[Records from a data collection]
● ● ● ● ●
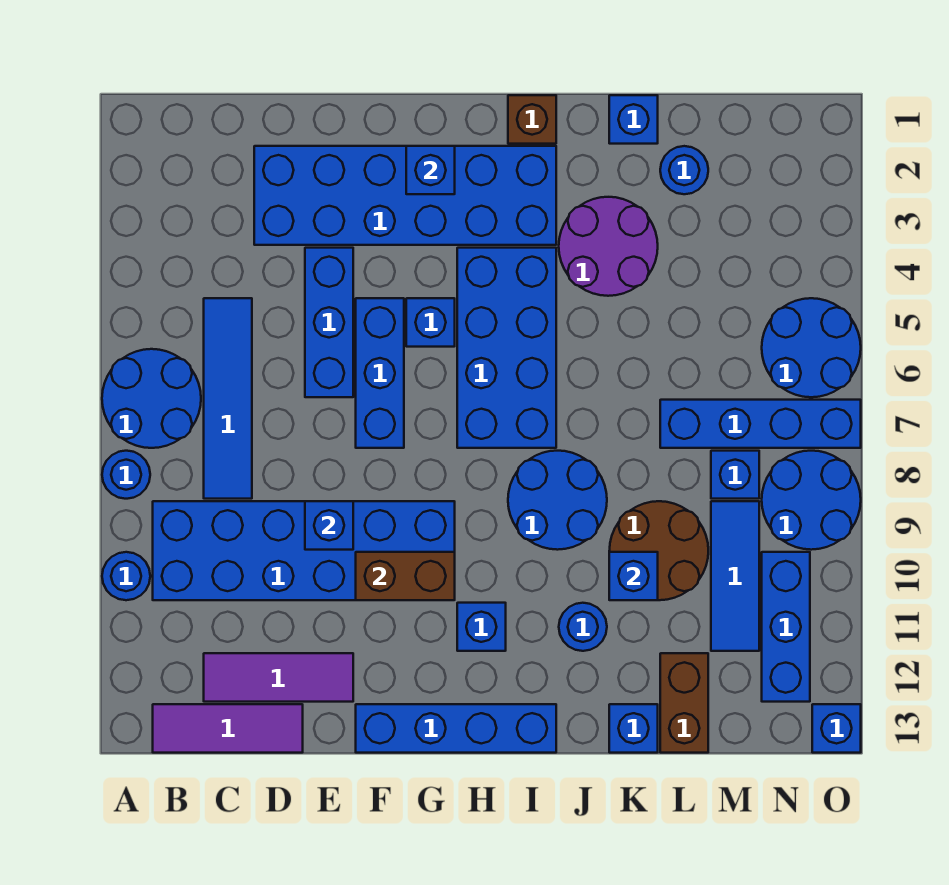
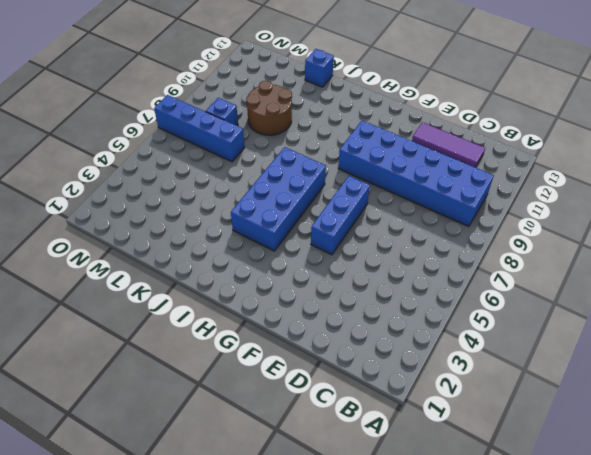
none -> blue 2x2 round brick [102,349,201,448]
none -> blue 1x1 round brick [102,451,150,499]
none -> blue 1x1 round brick [102,552,150,600]
none -> purple 1x3 tile [153,704,303,753]

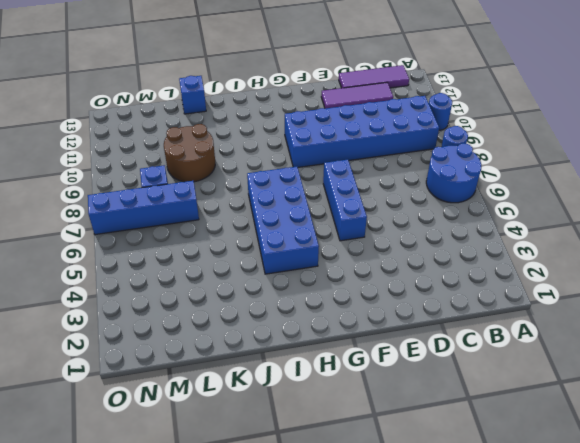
none -> blue 1x4 tile [204,298,252,499]
none -> blue 2x6 brick [254,146,556,245]
none -> blue 1x3 brick [305,248,353,397]
none -> blue 1x4 brick [356,704,556,753]

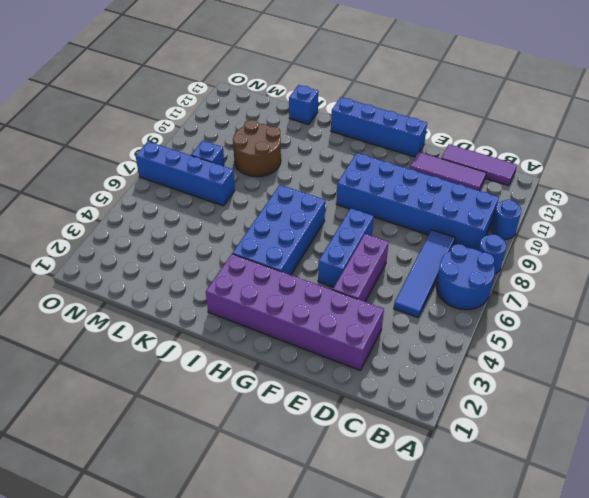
purple 2x6 brick [206,254,384,371] -> blue 2x6 brick [254,146,556,245]
purple 1x3 brick [333,234,389,302] -> blue 1x3 brick [305,248,353,397]
none -> blue 1x1 brick [406,298,455,347]
none -> blue 1x1 brick [457,603,506,651]
none -> brown 1x1 brick [508,95,556,144]
none -> blue 2x2 round brick [508,451,607,550]

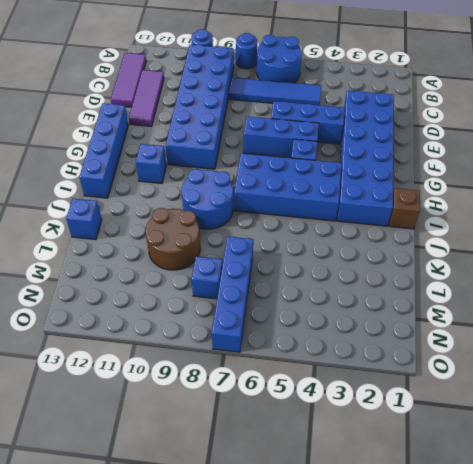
none -> purple 2x2 round brick [559,197,658,296]
none -> blue 1x1 round brick [559,603,607,651]
none -> blue 1x1 brick [609,95,658,144]
none -> blue 1x1 round brick [660,146,708,194]

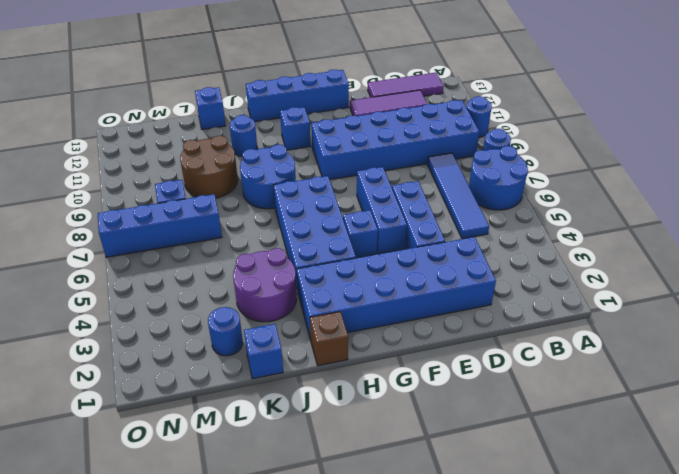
none -> brown 1x2 brick [660,653,708,753]
none -> blue 1x3 tile [711,501,759,651]
none -> blue 2x2 round brick [762,298,861,397]
none -> blue 2x2 round brick [762,451,861,550]

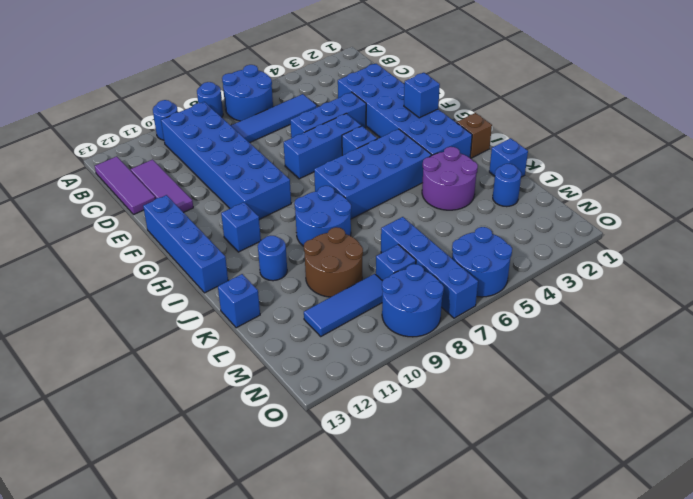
none -> brown 1x2 brick [660,653,708,753]
none -> blue 1x3 brick [762,552,810,702]
none -> blue 1x1 brick [812,704,861,753]
none -> blue 1x1 brick [305,501,353,550]

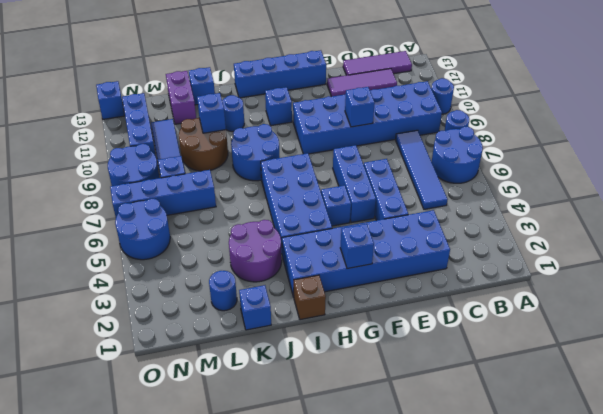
purple 1x2 brick [166,71,196,124] -> brown 1x2 brick [660,653,708,753]
none -> brown 1x2 brick [356,552,455,600]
● ● ● ● ●
Copy out the lines above from the line containing "none -> blue 1x1 round brick [559,603,607,651]" through the line containing "none -> blue 2x2 round brick [762,298,861,397]", exactly, and keep the pictures out.

none -> blue 1x1 round brick [559,603,607,651]
none -> blue 1x1 brick [609,95,658,144]
none -> blue 1x1 round brick [660,146,708,194]

none -> brown 1x2 brick [660,653,708,753]
none -> blue 1x3 tile [711,501,759,651]
none -> blue 2x2 round brick [762,298,861,397]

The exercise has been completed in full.